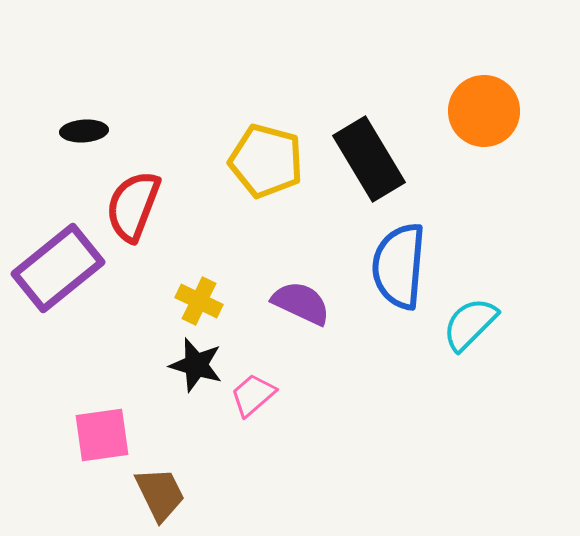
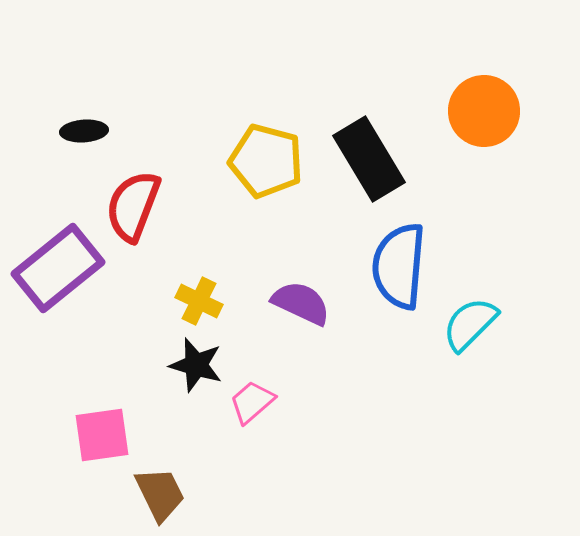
pink trapezoid: moved 1 px left, 7 px down
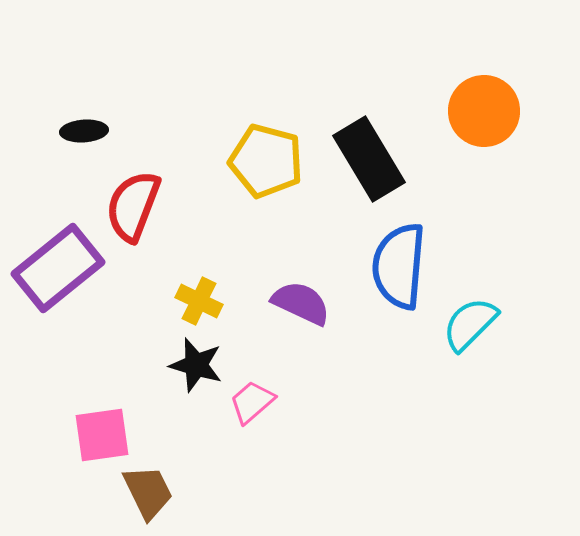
brown trapezoid: moved 12 px left, 2 px up
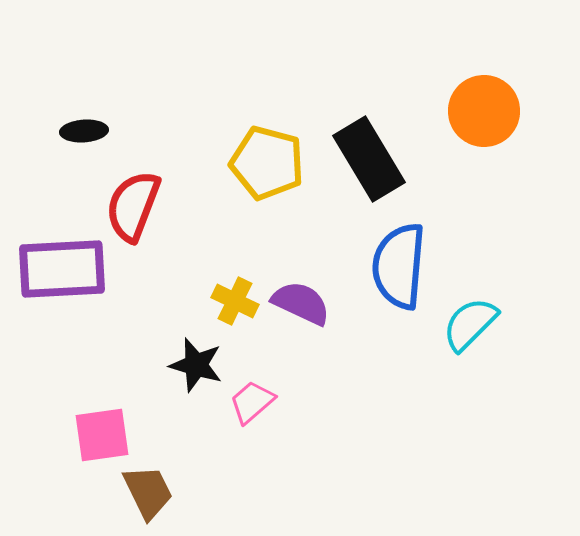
yellow pentagon: moved 1 px right, 2 px down
purple rectangle: moved 4 px right, 1 px down; rotated 36 degrees clockwise
yellow cross: moved 36 px right
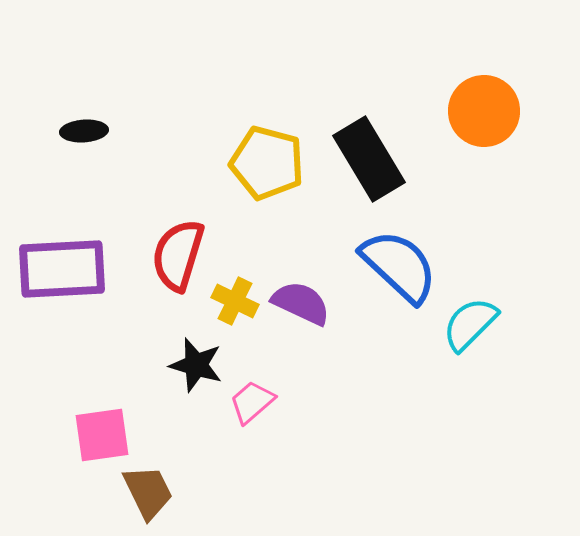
red semicircle: moved 45 px right, 49 px down; rotated 4 degrees counterclockwise
blue semicircle: rotated 128 degrees clockwise
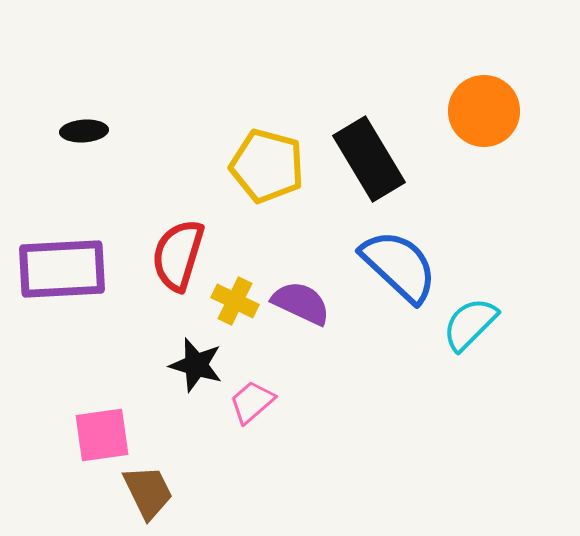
yellow pentagon: moved 3 px down
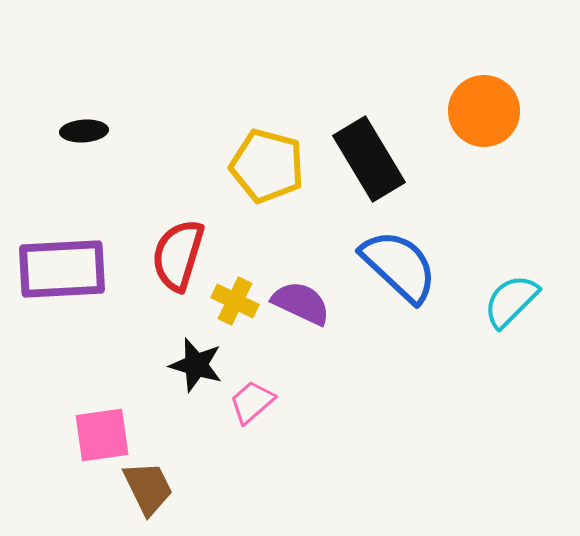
cyan semicircle: moved 41 px right, 23 px up
brown trapezoid: moved 4 px up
____________
Copy every line of text in the data above word for word, leaving out the pictures.

FINAL ANSWER —
pink trapezoid: moved 1 px left, 7 px down
brown trapezoid: moved 12 px left, 2 px up
yellow pentagon: moved 1 px right, 2 px down
purple rectangle: moved 4 px right, 1 px down; rotated 36 degrees clockwise
yellow cross: moved 36 px right
red semicircle: moved 45 px right, 49 px down; rotated 4 degrees counterclockwise
blue semicircle: rotated 128 degrees clockwise
yellow pentagon: moved 3 px down
cyan semicircle: moved 41 px right, 23 px up
brown trapezoid: moved 4 px up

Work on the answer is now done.